Material supplied:
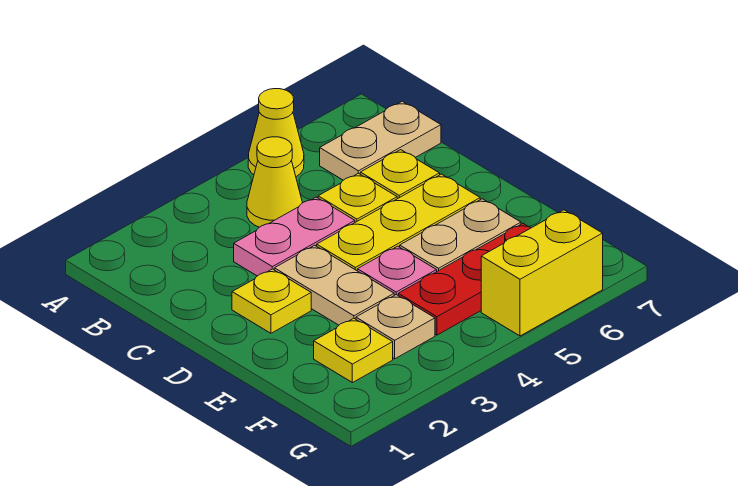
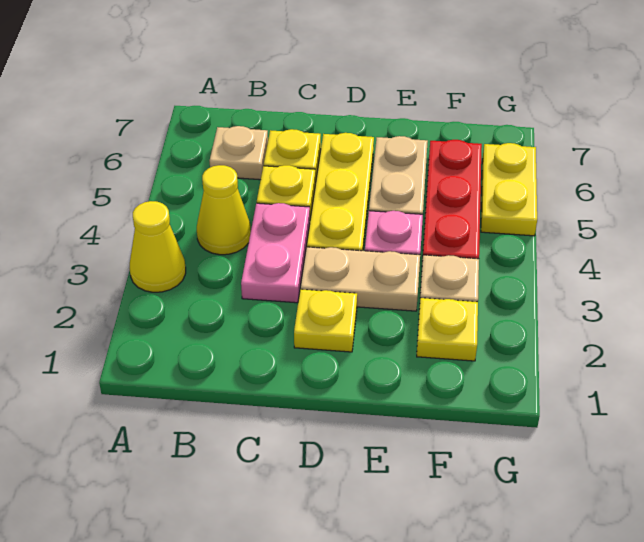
yellow cone A5 level 1 -> yellow cone A3 level 1
tan plate B6:B7 level 1 -> tan plate B6 level 1
yellow brick G5:G6 level 1 -> yellow plate G5:G6 level 1

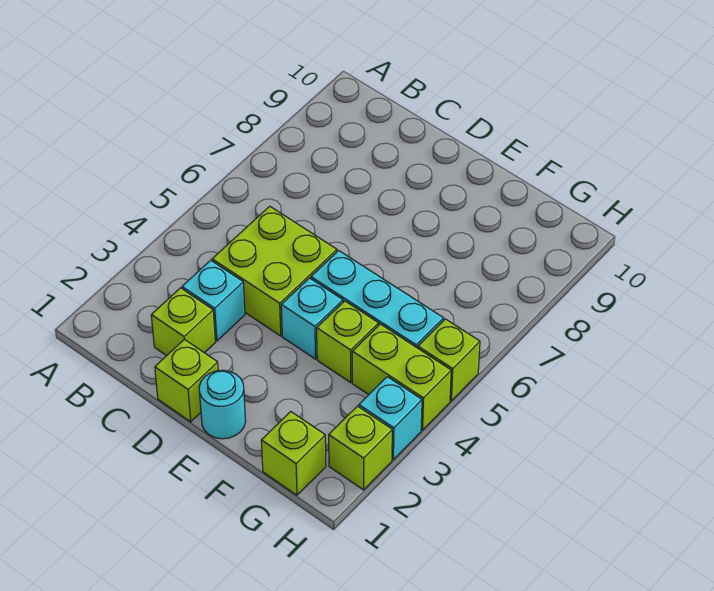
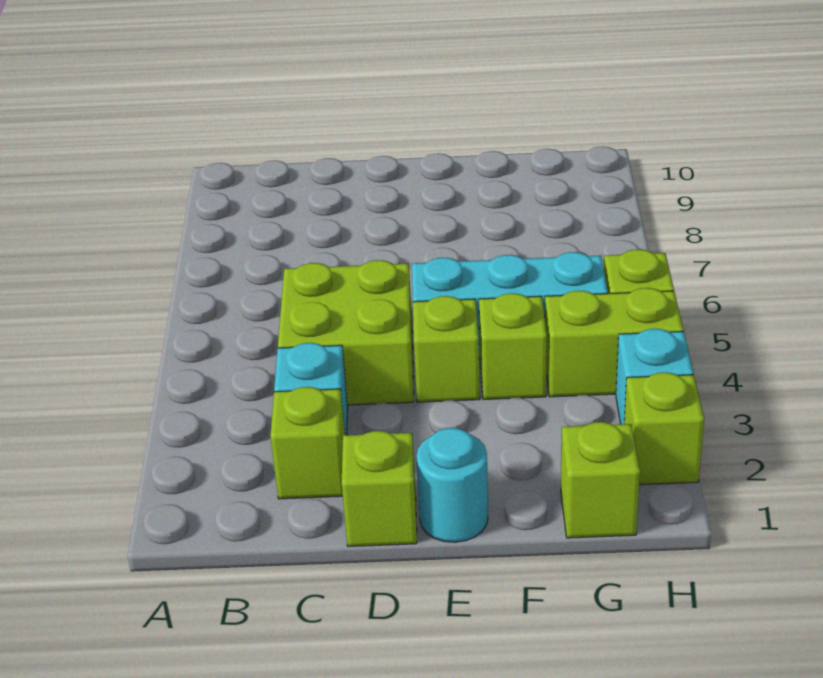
cyan brick E4 level 1 -> lime brick E4 level 1

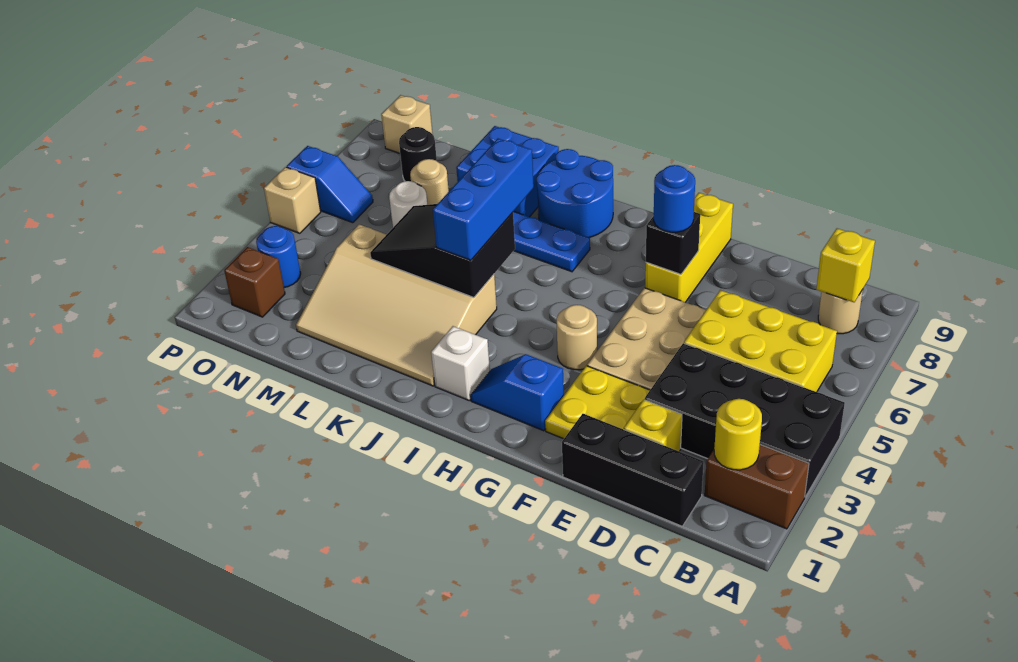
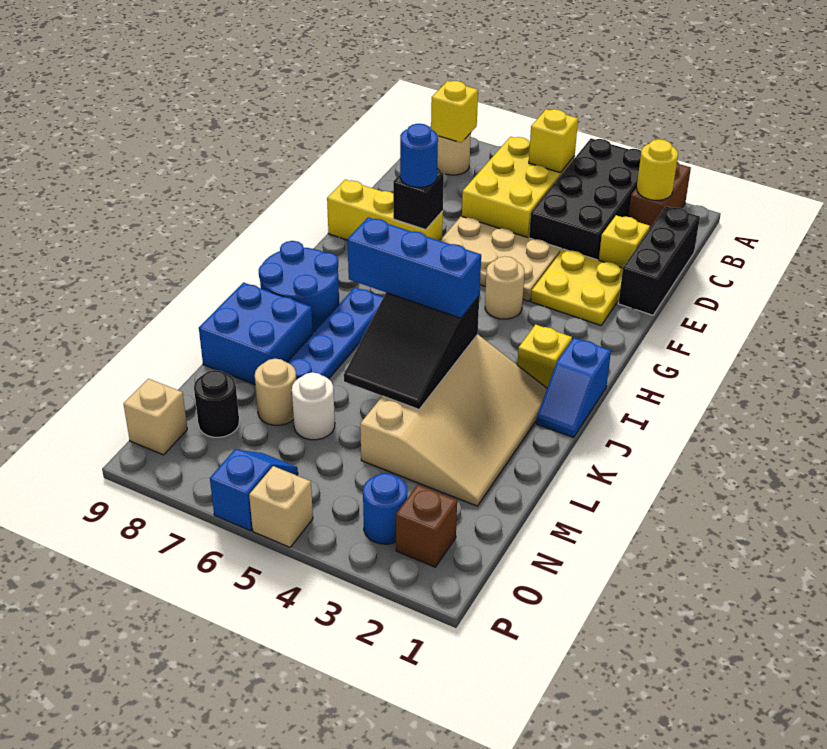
none -> yellow brick B5 level 2
blue slope G2:H2 level 1 top G -> blue slope I1:J1 level 1 top I
white brick I2 level 1 -> yellow brick I2 level 1

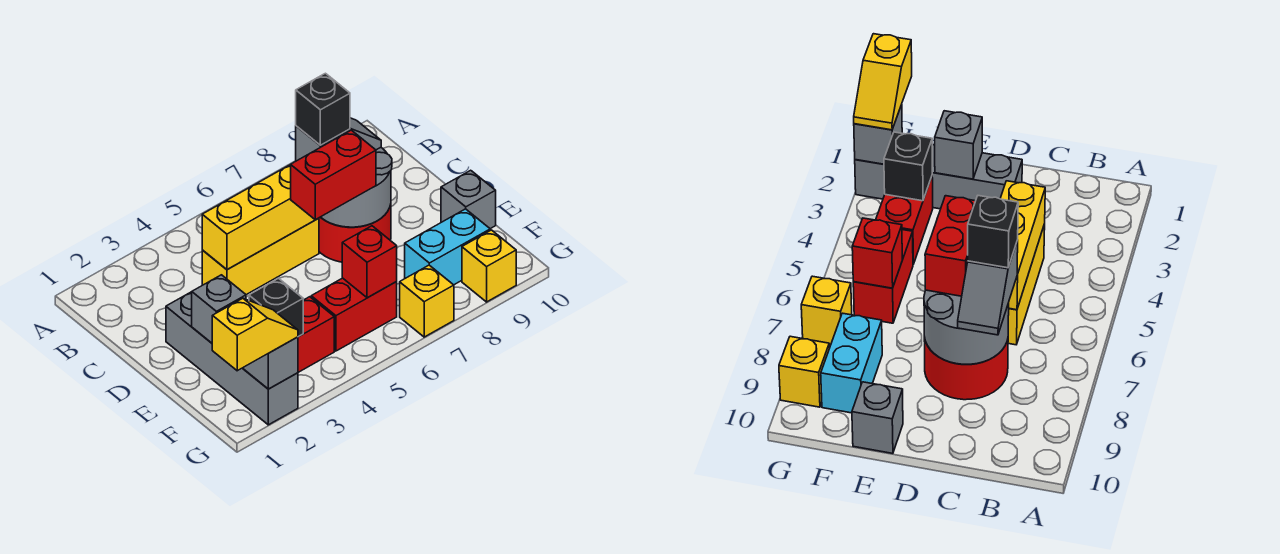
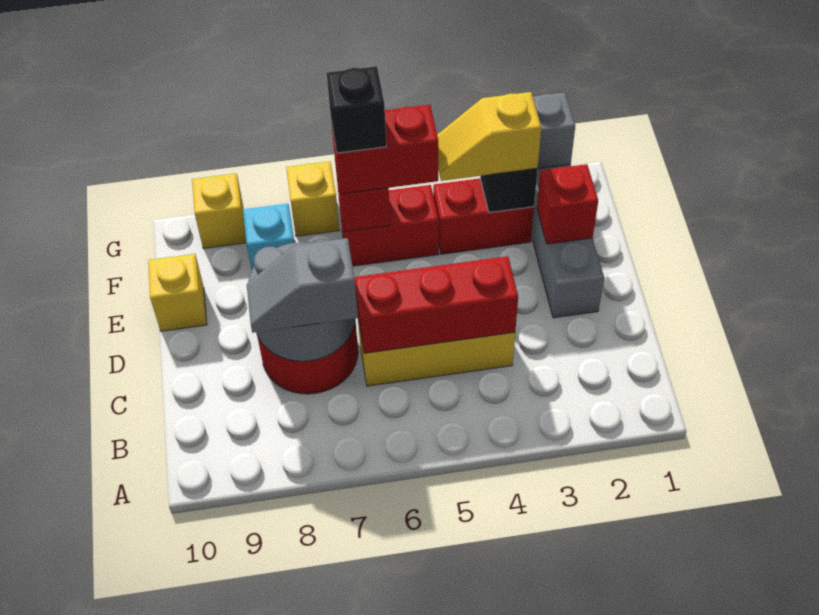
yellow brick C4:C6 level 2 -> red brick C4:C6 level 2
black brick C7 level 4 -> black brick F6 level 4
red brick D6:D7 level 3 -> red brick F5:F6 level 3
grey brick E2 level 2 -> red brick E2 level 2
grey brick E10 level 1 -> yellow brick E10 level 1
cyan brick F8:F9 level 1 -> cyan brick F8 level 1
yellow slope G1:G2 level 3 top 1 -> yellow slope F3:F4 level 3 top 3

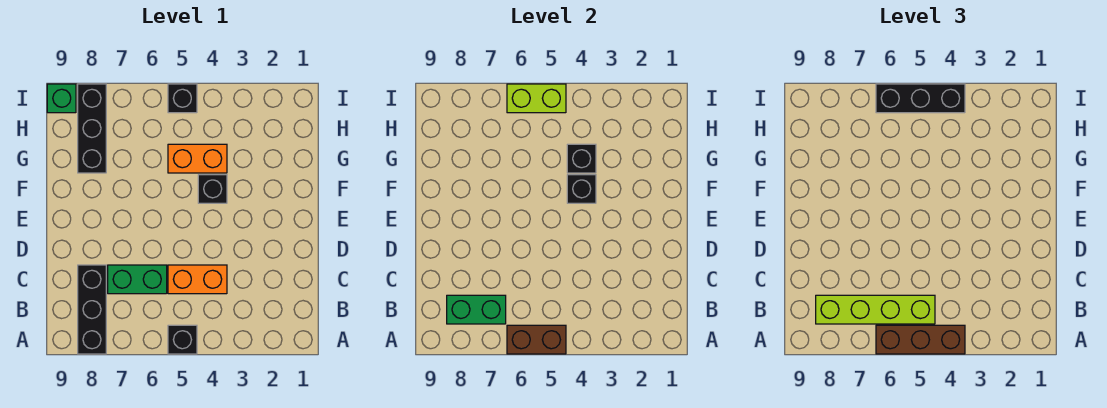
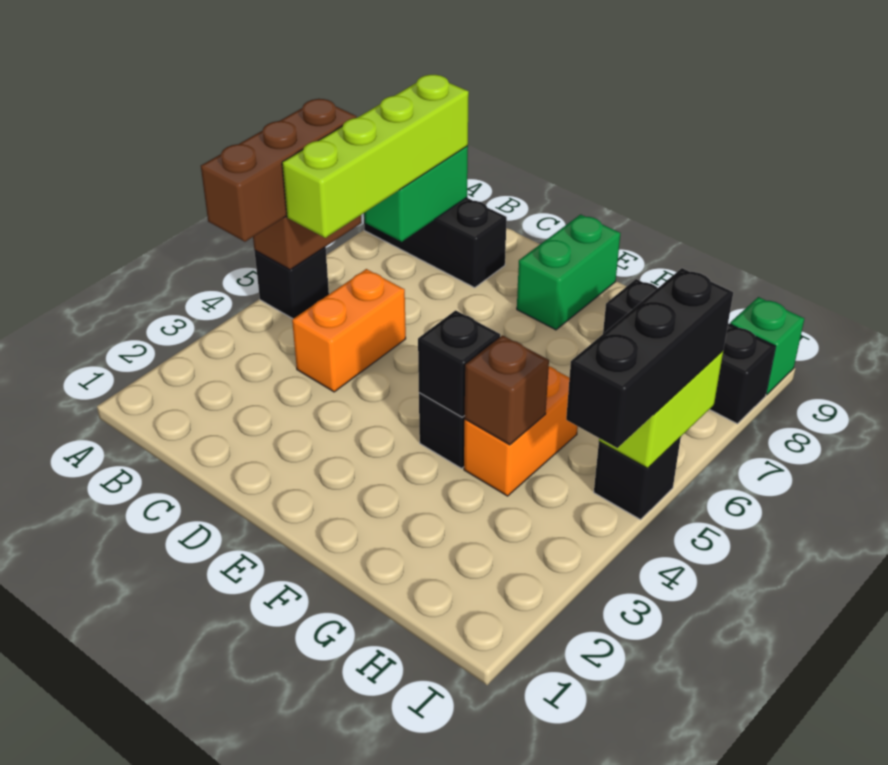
green brick C6:C7 level 1 -> green brick E8:E9 level 1
black brick G4 level 2 -> brown brick G4 level 2

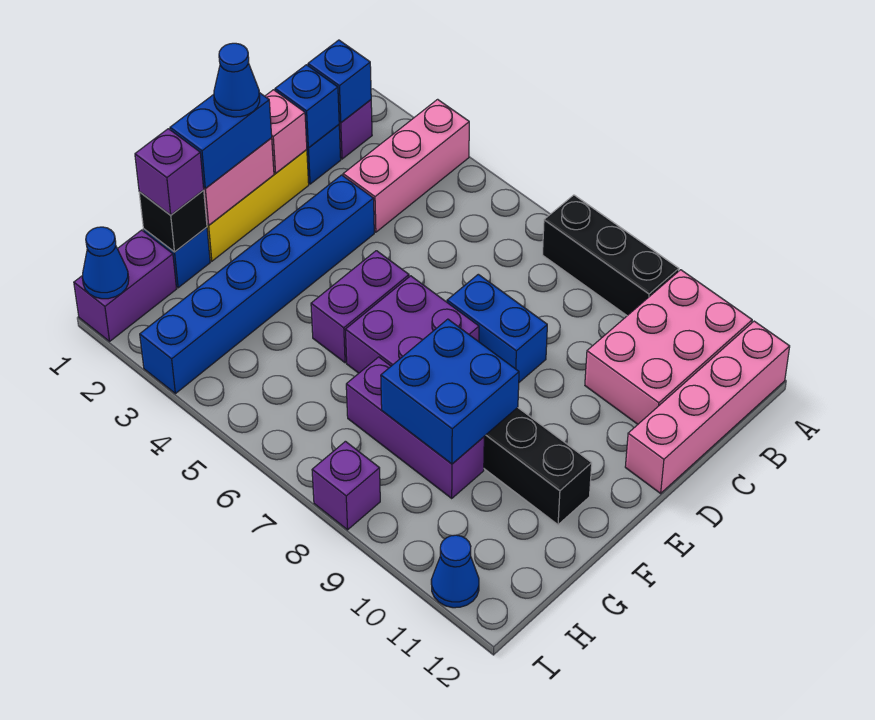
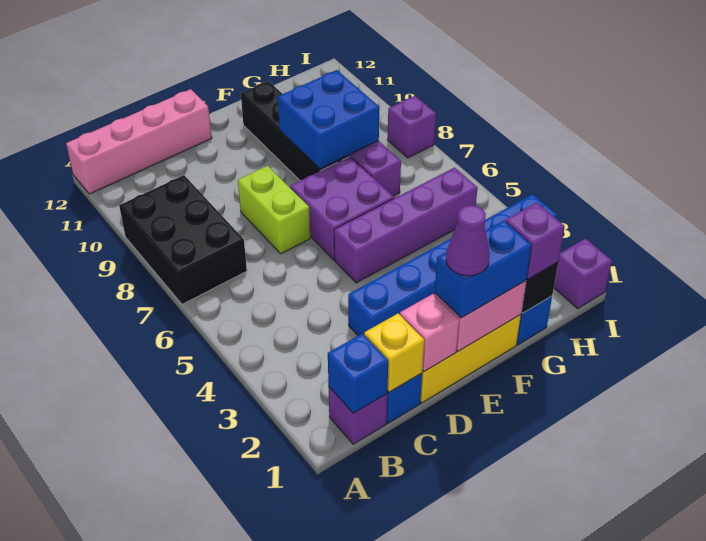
pink brick A3:C3 level 1 -> none
black brick A7:A9 level 1 -> black brick A7:B9 level 1
pink brick A10:C11 level 1 -> none
blue brick C1 level 2 -> yellow brick C1 level 2
blue brick D7:D8 level 1 -> lime brick D7:D8 level 1
blue cone E1 level 4 -> purple cone E1 level 4
purple brick E5:F5 level 1 -> purple brick E5:H5 level 1
purple brick H1:I1 level 1 -> purple brick I1 level 1
blue cone I1 level 2 -> none
blue cone I11 level 1 -> none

Task directions:
An exact copy of all the entries is required, and it must contain no pictures.

Task response:
yellow cone A5 level 1 -> yellow cone A3 level 1
tan plate B6:B7 level 1 -> tan plate B6 level 1
yellow brick G5:G6 level 1 -> yellow plate G5:G6 level 1

cyan brick E4 level 1 -> lime brick E4 level 1

none -> yellow brick B5 level 2
blue slope G2:H2 level 1 top G -> blue slope I1:J1 level 1 top I
white brick I2 level 1 -> yellow brick I2 level 1

yellow brick C4:C6 level 2 -> red brick C4:C6 level 2
black brick C7 level 4 -> black brick F6 level 4
red brick D6:D7 level 3 -> red brick F5:F6 level 3
grey brick E2 level 2 -> red brick E2 level 2
grey brick E10 level 1 -> yellow brick E10 level 1
cyan brick F8:F9 level 1 -> cyan brick F8 level 1
yellow slope G1:G2 level 3 top 1 -> yellow slope F3:F4 level 3 top 3

green brick C6:C7 level 1 -> green brick E8:E9 level 1
black brick G4 level 2 -> brown brick G4 level 2

pink brick A3:C3 level 1 -> none
black brick A7:A9 level 1 -> black brick A7:B9 level 1
pink brick A10:C11 level 1 -> none
blue brick C1 level 2 -> yellow brick C1 level 2
blue brick D7:D8 level 1 -> lime brick D7:D8 level 1
blue cone E1 level 4 -> purple cone E1 level 4
purple brick E5:F5 level 1 -> purple brick E5:H5 level 1
purple brick H1:I1 level 1 -> purple brick I1 level 1
blue cone I1 level 2 -> none
blue cone I11 level 1 -> none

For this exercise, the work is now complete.